(Before-and-after object listings)
^^^^^^^^
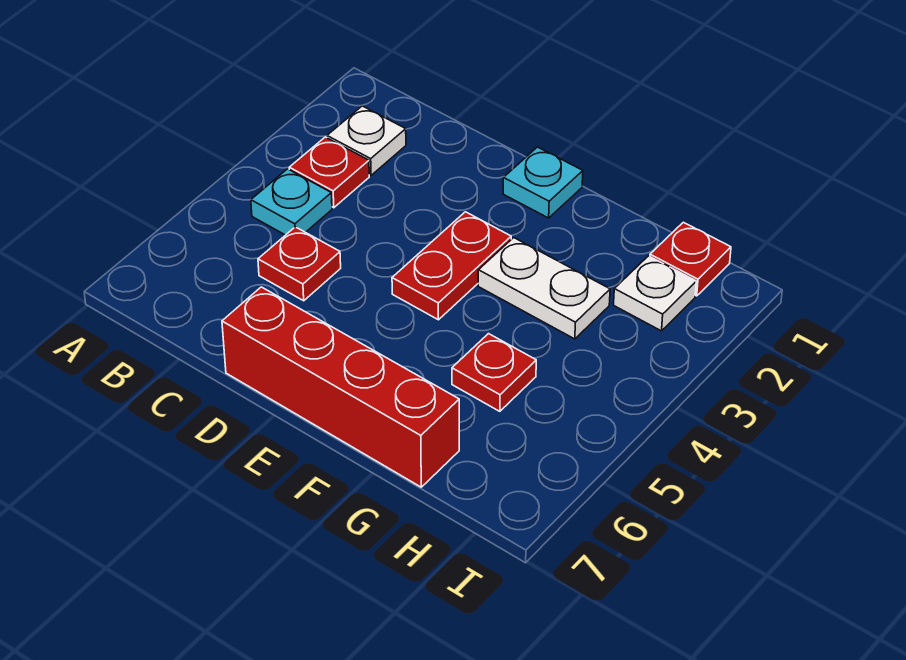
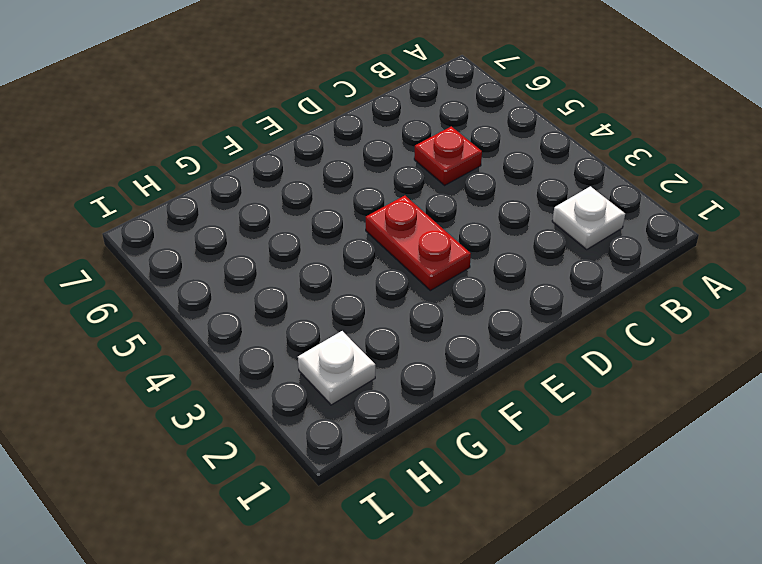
none -> red plate B3 level 1
none -> cyan plate B4 level 1

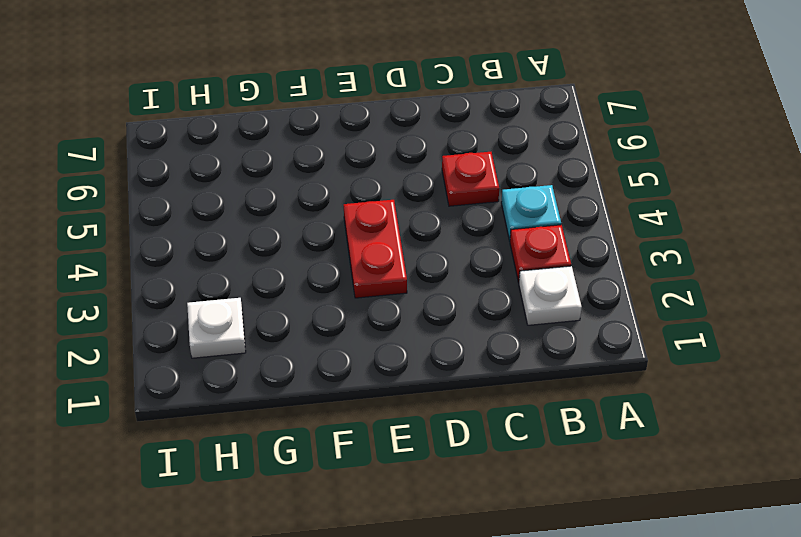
none -> red brick D7:G7 level 1
none -> cyan plate E1 level 1

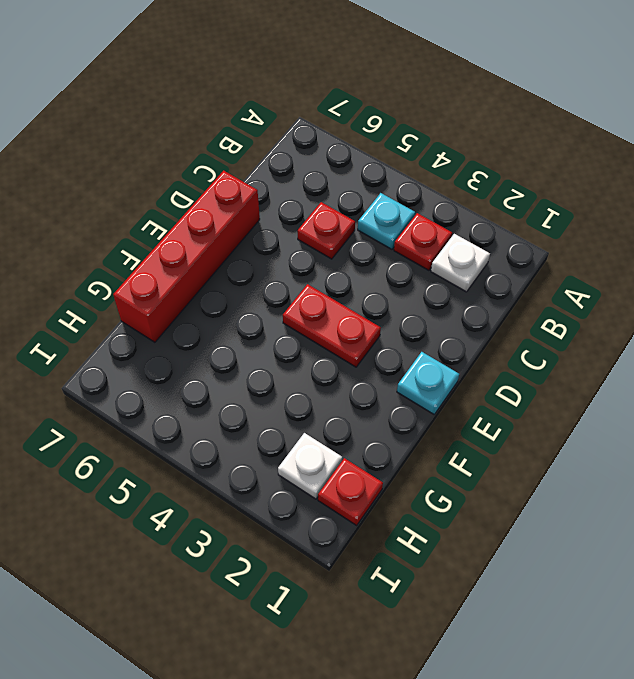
none -> white plate F3:G3 level 1
none -> red plate G5 level 1

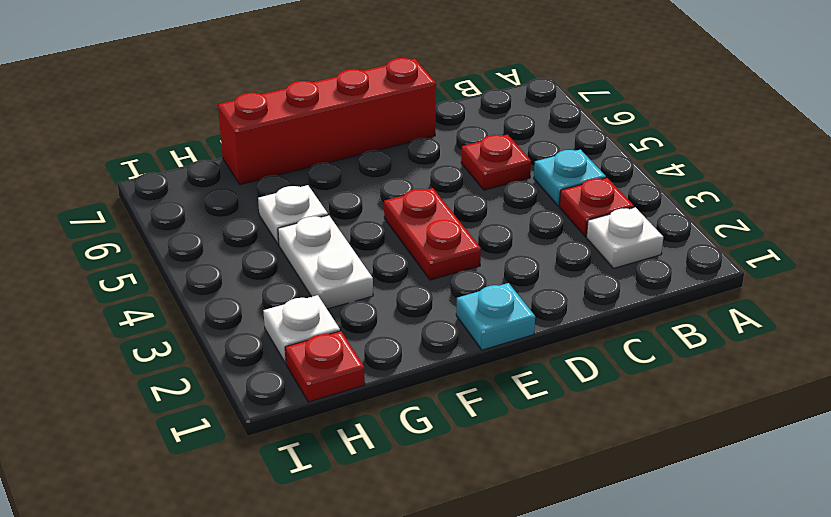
white plate G3:G4 level 1 -> white plate F3:G3 level 1
white plate G5 level 1 -> red plate G5 level 1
^^^^^^^^
# To do
What is needed is an exact copy of every entry, minus the images.

# Reply to the exercise
none -> red plate B3 level 1
none -> cyan plate B4 level 1

none -> red brick D7:G7 level 1
none -> cyan plate E1 level 1

none -> white plate F3:G3 level 1
none -> red plate G5 level 1

white plate G3:G4 level 1 -> white plate F3:G3 level 1
white plate G5 level 1 -> red plate G5 level 1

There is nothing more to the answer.